- **The task**
Would you print all of the entries exactly, please, but without their pictures?

- **Saved entries**
-=-=-
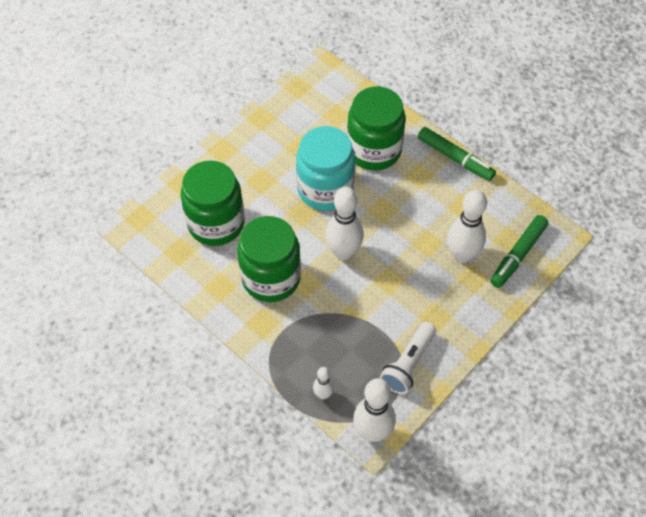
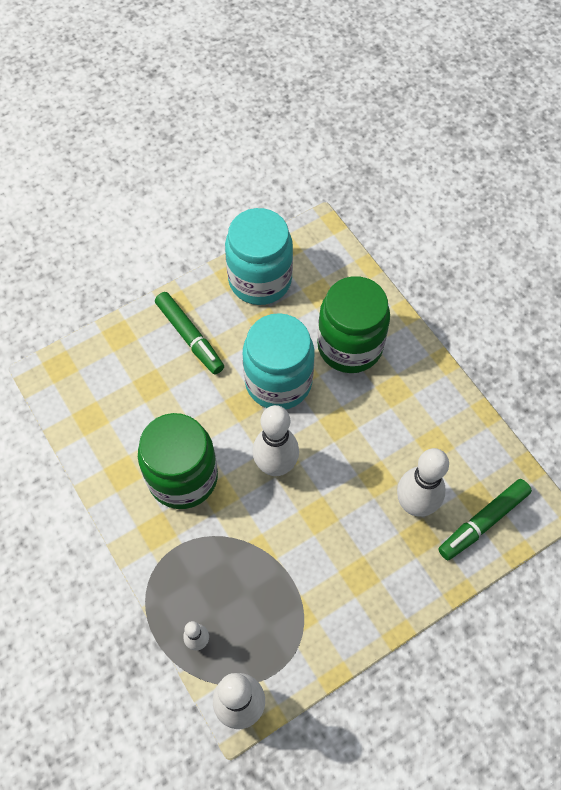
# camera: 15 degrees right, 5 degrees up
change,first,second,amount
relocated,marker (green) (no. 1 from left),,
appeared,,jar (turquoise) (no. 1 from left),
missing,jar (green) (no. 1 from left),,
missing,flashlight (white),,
-=-=-
- **Task response**
# camera: 15 degrees right, 5 degrees up
change,first,second,amount
relocated,marker (green) (no. 1 from left),,
appeared,,jar (turquoise) (no. 1 from left),
missing,jar (green) (no. 1 from left),,
missing,flashlight (white),,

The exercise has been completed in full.